## Assignment:
Collect every line below that contains the word "hexagon".

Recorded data

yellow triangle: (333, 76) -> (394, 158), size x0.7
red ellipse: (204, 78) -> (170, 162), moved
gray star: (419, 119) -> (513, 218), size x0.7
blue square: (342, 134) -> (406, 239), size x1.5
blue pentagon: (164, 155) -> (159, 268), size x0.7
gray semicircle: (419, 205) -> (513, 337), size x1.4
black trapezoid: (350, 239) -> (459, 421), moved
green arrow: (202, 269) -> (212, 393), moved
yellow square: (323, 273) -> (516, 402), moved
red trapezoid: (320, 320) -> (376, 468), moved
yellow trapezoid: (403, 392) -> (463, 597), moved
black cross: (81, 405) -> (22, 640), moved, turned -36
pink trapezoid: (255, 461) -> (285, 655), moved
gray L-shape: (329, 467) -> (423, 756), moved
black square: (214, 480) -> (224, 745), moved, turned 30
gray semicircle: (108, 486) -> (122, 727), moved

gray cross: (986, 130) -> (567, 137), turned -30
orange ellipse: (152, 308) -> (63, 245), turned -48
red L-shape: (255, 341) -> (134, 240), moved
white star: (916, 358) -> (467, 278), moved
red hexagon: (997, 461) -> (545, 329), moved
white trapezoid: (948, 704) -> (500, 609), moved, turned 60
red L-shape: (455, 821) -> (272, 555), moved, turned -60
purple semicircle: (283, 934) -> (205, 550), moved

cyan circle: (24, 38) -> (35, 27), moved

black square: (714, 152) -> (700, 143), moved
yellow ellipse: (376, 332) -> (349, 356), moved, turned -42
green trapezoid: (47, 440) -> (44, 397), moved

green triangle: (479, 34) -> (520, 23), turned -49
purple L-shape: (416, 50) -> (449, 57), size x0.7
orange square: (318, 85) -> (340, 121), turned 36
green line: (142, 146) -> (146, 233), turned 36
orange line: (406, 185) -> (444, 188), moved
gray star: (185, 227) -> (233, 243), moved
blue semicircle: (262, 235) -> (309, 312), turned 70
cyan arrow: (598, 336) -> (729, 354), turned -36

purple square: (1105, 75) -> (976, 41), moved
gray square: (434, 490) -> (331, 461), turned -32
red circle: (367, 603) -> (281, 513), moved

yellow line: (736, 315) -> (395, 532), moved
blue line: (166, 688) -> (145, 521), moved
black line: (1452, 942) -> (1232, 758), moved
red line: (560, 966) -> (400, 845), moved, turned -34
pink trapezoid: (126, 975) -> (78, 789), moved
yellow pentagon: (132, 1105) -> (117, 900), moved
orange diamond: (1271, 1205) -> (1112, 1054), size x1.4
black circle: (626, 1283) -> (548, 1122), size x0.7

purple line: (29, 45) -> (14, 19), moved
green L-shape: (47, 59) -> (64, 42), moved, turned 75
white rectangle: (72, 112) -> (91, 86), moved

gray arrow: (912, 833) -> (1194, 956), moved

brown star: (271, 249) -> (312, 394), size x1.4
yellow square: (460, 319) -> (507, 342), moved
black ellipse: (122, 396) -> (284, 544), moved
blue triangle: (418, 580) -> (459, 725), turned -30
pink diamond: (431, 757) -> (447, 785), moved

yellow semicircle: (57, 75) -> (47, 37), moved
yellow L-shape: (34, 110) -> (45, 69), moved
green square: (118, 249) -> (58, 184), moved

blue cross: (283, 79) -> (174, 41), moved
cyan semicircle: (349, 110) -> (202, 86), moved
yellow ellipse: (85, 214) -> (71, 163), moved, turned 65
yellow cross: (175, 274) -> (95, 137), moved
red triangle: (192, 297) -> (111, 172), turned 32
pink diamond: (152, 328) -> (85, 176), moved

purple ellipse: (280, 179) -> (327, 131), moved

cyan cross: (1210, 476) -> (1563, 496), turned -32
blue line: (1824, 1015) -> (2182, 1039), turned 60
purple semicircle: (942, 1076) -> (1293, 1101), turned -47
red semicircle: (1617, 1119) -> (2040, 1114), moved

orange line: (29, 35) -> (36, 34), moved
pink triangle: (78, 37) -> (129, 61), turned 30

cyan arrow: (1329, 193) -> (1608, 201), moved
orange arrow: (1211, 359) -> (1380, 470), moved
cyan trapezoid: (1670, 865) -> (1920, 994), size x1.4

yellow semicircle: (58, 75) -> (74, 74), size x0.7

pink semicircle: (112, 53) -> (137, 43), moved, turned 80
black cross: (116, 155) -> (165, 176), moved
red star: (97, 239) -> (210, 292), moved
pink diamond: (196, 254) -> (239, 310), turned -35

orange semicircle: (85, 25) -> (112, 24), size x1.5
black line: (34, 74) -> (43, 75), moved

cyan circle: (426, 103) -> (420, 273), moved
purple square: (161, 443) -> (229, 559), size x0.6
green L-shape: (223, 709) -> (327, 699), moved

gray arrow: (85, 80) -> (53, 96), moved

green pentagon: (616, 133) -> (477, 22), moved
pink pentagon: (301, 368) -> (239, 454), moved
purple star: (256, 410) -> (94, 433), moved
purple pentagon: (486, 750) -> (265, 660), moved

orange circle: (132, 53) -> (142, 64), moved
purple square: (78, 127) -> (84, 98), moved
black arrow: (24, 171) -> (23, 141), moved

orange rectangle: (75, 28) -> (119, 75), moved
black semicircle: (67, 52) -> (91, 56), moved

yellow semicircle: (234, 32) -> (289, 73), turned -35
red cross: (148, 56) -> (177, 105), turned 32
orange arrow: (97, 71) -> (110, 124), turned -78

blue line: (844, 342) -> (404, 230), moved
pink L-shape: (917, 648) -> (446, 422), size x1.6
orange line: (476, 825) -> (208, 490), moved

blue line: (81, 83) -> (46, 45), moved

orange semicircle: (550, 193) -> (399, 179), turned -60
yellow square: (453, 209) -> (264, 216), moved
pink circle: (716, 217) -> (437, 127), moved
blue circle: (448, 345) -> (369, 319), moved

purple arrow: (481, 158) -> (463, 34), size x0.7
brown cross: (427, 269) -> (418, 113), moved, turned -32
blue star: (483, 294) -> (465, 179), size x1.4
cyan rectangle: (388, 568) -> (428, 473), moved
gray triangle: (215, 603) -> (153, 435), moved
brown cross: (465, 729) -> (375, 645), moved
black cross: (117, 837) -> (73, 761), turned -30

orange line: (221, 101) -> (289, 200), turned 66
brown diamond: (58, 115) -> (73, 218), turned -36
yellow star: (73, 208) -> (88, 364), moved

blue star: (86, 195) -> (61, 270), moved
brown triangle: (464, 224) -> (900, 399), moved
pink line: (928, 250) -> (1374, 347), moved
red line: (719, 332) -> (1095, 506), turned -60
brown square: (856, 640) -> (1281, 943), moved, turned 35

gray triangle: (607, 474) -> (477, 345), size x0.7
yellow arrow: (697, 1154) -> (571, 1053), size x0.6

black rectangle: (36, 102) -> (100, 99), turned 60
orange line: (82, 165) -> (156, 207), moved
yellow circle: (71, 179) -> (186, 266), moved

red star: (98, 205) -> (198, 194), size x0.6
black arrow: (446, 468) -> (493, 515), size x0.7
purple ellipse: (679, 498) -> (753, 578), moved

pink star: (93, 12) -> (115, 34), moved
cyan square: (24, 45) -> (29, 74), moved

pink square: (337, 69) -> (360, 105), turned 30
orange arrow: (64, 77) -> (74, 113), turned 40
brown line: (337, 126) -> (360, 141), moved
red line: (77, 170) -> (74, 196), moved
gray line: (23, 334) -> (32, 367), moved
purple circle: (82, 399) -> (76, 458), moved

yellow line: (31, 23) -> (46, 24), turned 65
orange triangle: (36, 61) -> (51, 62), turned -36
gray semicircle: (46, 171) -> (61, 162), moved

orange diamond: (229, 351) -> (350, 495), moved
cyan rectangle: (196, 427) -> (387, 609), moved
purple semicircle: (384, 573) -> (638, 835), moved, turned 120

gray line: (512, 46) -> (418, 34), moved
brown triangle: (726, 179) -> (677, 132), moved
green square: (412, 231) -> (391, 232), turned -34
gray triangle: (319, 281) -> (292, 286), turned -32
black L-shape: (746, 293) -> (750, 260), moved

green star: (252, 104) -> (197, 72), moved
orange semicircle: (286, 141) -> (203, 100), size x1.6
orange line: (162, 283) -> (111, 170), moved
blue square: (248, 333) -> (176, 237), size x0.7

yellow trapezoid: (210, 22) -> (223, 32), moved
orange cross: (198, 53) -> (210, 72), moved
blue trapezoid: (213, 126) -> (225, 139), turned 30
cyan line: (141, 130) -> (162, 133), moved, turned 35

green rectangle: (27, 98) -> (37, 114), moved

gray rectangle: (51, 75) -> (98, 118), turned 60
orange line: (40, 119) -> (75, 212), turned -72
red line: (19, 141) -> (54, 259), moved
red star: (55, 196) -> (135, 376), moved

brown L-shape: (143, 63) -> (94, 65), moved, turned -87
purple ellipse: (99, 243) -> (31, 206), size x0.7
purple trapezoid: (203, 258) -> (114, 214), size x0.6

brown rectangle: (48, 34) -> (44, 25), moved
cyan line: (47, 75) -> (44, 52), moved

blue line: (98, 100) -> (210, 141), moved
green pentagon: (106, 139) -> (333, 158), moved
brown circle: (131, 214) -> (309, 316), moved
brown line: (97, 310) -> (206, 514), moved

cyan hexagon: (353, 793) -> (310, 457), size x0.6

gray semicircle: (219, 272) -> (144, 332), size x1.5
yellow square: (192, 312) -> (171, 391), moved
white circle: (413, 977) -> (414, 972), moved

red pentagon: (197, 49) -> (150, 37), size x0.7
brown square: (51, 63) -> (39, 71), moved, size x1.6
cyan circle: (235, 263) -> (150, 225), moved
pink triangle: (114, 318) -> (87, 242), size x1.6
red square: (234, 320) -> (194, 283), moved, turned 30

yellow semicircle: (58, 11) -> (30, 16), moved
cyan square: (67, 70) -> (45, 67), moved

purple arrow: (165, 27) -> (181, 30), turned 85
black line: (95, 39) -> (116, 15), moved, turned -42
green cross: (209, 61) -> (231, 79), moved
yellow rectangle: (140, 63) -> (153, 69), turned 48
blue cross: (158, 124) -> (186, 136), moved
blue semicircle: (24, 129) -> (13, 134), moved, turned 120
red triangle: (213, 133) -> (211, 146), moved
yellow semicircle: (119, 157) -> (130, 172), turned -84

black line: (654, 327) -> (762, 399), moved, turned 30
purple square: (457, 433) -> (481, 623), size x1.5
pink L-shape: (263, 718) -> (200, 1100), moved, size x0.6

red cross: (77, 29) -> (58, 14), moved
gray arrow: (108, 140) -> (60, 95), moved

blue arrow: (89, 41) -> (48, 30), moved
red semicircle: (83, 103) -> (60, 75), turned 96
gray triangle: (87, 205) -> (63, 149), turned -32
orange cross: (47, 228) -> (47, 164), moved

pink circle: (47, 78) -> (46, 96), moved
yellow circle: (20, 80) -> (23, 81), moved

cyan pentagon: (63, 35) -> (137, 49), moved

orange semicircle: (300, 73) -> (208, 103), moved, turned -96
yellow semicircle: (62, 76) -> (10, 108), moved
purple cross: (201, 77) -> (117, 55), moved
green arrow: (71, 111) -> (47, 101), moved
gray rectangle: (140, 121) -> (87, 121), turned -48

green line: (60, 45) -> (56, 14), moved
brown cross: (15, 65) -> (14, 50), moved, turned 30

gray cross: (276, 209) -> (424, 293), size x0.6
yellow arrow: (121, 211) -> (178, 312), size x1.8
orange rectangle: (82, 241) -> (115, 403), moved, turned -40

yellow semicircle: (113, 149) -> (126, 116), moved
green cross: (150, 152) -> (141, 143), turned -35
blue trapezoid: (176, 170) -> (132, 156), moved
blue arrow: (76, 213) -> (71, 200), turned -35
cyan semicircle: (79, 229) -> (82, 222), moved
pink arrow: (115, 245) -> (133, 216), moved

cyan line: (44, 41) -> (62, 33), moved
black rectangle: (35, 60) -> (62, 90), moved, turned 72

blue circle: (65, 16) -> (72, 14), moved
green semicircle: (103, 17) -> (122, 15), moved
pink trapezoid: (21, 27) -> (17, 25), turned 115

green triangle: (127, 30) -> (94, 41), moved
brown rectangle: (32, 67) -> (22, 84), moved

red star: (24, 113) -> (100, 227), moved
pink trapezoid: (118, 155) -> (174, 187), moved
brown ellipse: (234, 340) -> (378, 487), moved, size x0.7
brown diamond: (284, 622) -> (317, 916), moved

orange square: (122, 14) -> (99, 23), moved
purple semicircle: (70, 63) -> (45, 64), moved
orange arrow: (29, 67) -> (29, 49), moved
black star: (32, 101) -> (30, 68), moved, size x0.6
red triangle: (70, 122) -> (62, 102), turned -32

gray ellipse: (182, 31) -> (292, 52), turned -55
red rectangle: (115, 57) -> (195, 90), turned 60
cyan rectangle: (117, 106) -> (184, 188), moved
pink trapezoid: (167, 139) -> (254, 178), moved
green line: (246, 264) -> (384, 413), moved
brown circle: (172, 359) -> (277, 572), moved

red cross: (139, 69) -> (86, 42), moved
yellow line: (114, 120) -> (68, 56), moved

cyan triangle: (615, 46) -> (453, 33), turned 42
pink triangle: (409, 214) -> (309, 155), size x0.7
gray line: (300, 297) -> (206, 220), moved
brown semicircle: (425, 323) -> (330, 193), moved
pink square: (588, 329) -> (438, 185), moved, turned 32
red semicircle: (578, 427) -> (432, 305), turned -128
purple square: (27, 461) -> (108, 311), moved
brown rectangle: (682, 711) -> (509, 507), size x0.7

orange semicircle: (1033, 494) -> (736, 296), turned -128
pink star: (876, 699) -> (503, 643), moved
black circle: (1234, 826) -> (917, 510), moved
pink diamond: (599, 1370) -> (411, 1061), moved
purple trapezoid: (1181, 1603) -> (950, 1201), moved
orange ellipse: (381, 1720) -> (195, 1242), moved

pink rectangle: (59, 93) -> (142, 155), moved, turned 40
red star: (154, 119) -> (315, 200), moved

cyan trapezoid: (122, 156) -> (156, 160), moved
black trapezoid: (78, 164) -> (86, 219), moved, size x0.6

## Task answer:
red hexagon: (997, 461) -> (545, 329), moved
cyan hexagon: (353, 793) -> (310, 457), size x0.6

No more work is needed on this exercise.